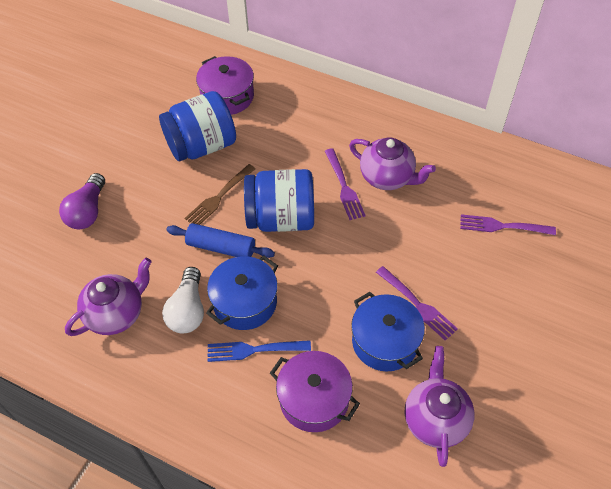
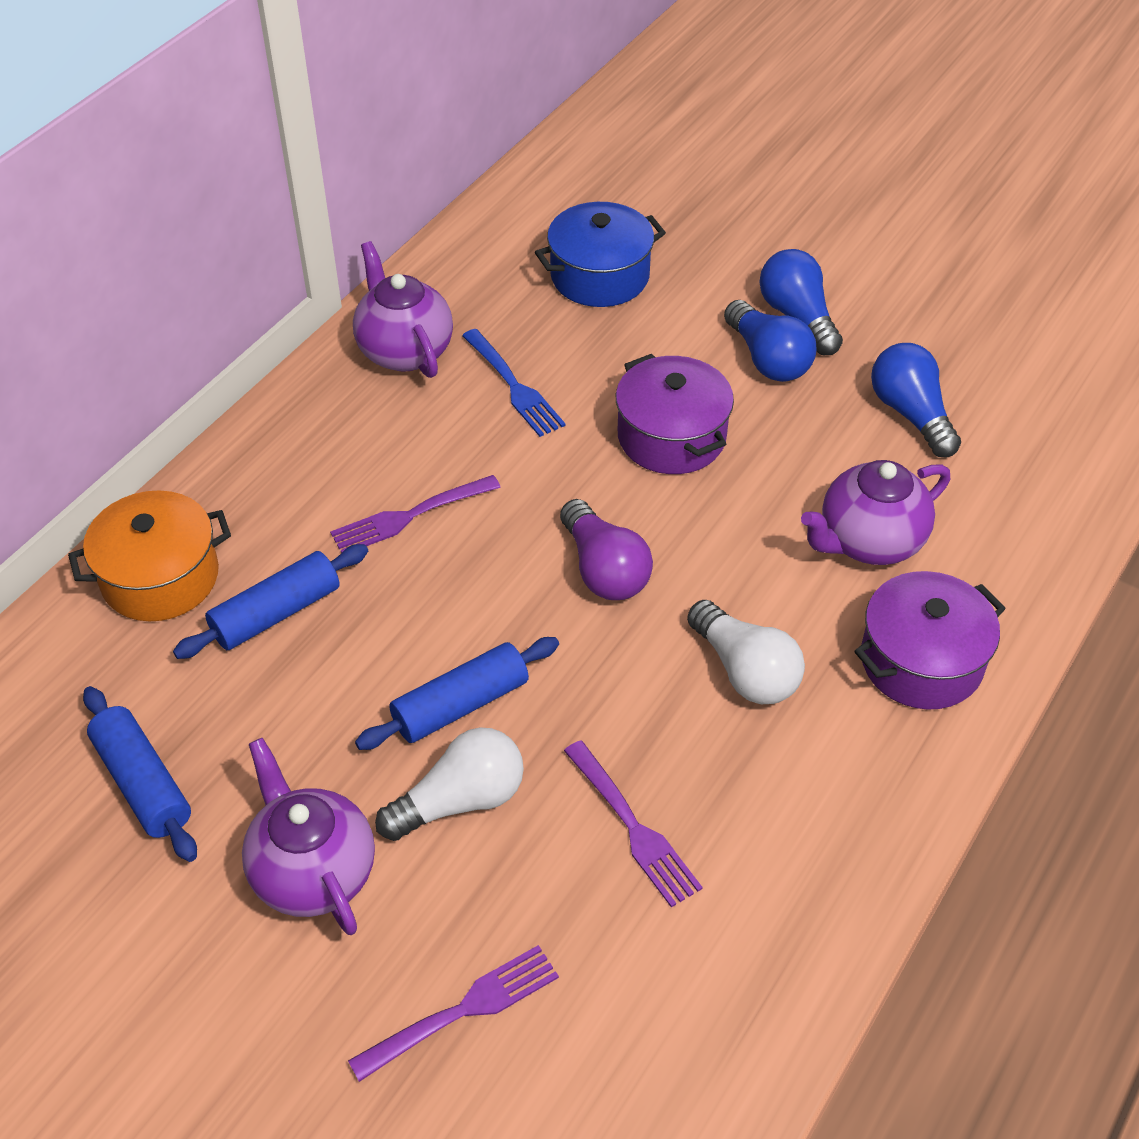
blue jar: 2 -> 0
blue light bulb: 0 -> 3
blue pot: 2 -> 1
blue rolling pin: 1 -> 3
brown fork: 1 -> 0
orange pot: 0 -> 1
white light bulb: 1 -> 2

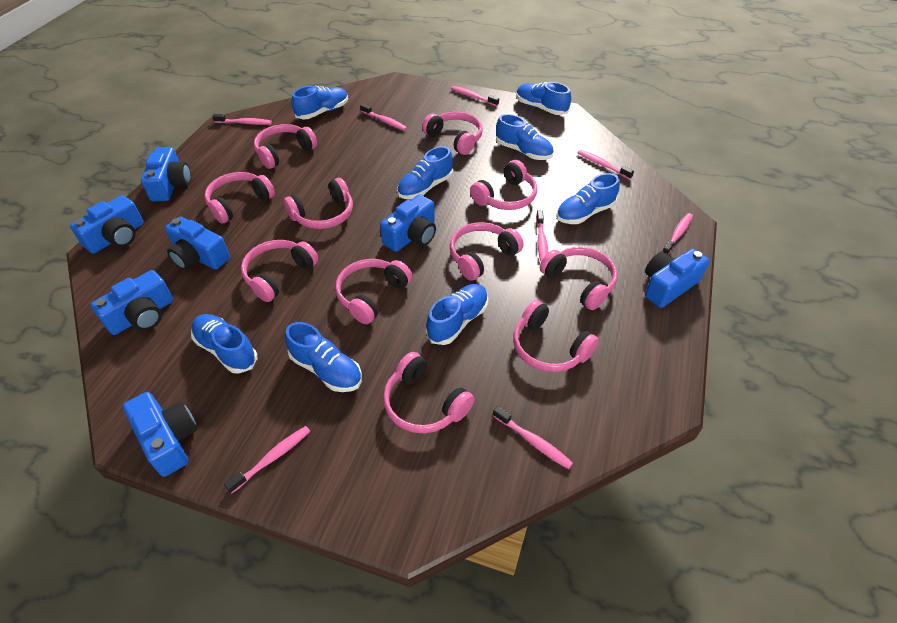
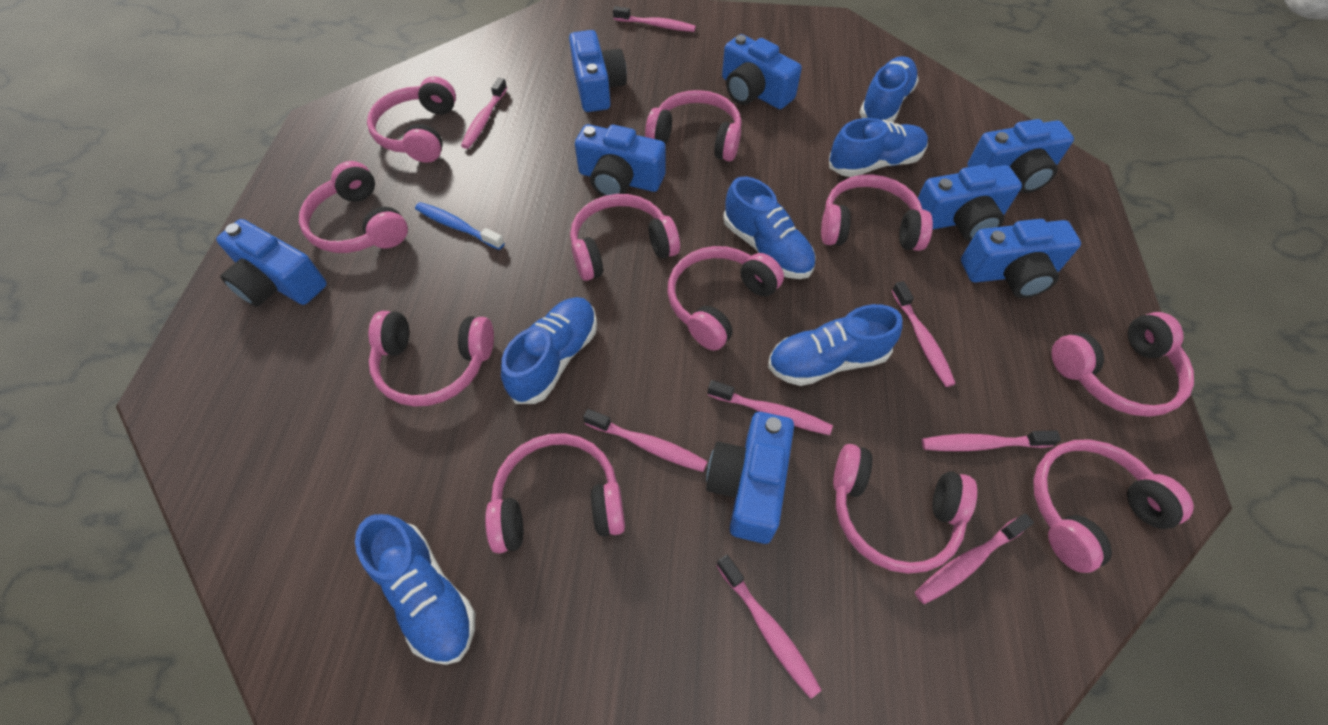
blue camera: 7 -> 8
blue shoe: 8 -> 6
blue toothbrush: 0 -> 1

--

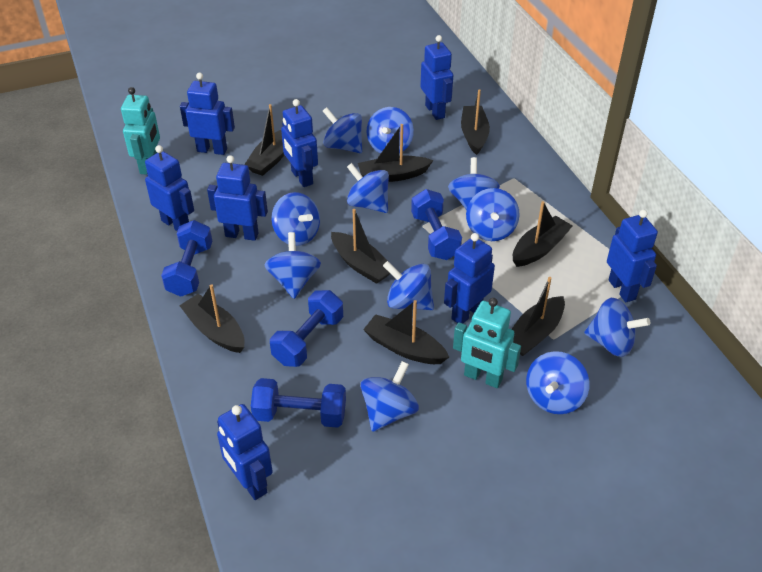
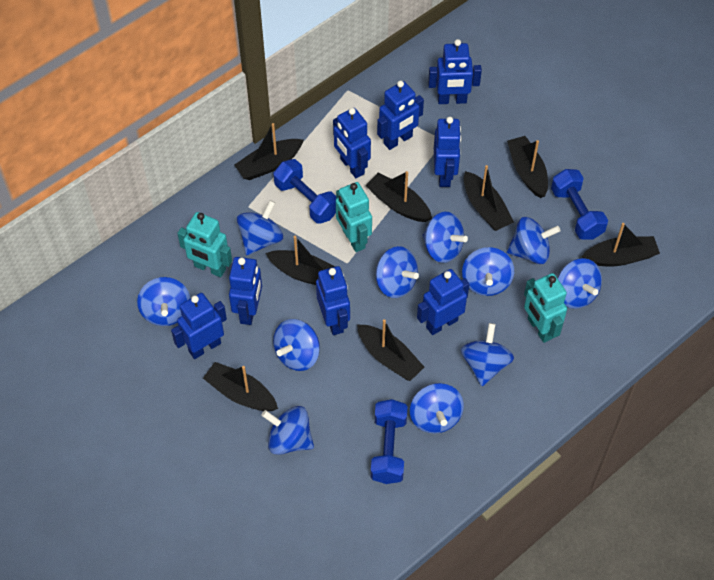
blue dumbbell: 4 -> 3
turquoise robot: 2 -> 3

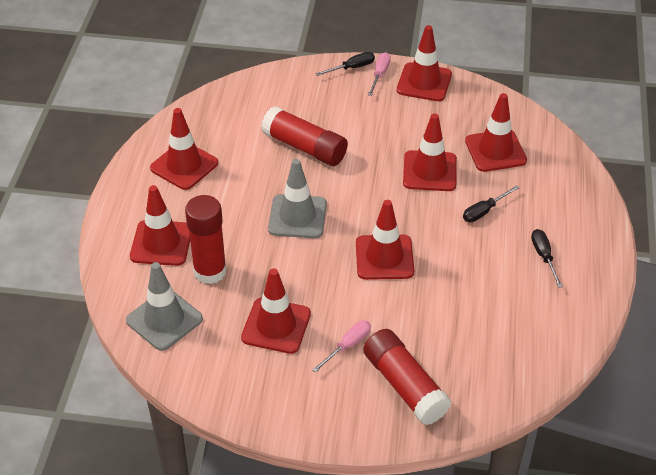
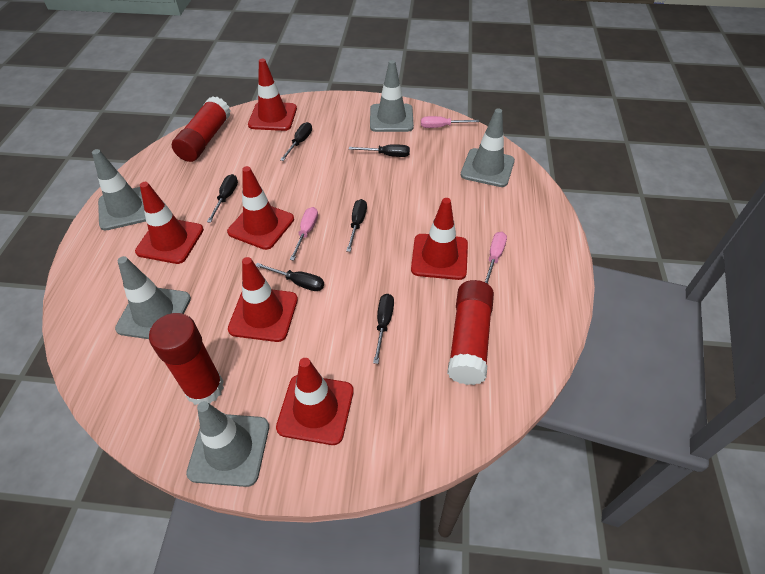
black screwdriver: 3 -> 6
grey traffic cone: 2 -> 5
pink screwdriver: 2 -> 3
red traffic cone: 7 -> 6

* _Work required_:
Above are some entries; copy exactly the lines from the line with "brown fork: 1 -> 0" through the line with "blue toothbrush: 0 -> 1", both included, but none of the pictures.

* _Reply_:
brown fork: 1 -> 0
orange pot: 0 -> 1
white light bulb: 1 -> 2

blue camera: 7 -> 8
blue shoe: 8 -> 6
blue toothbrush: 0 -> 1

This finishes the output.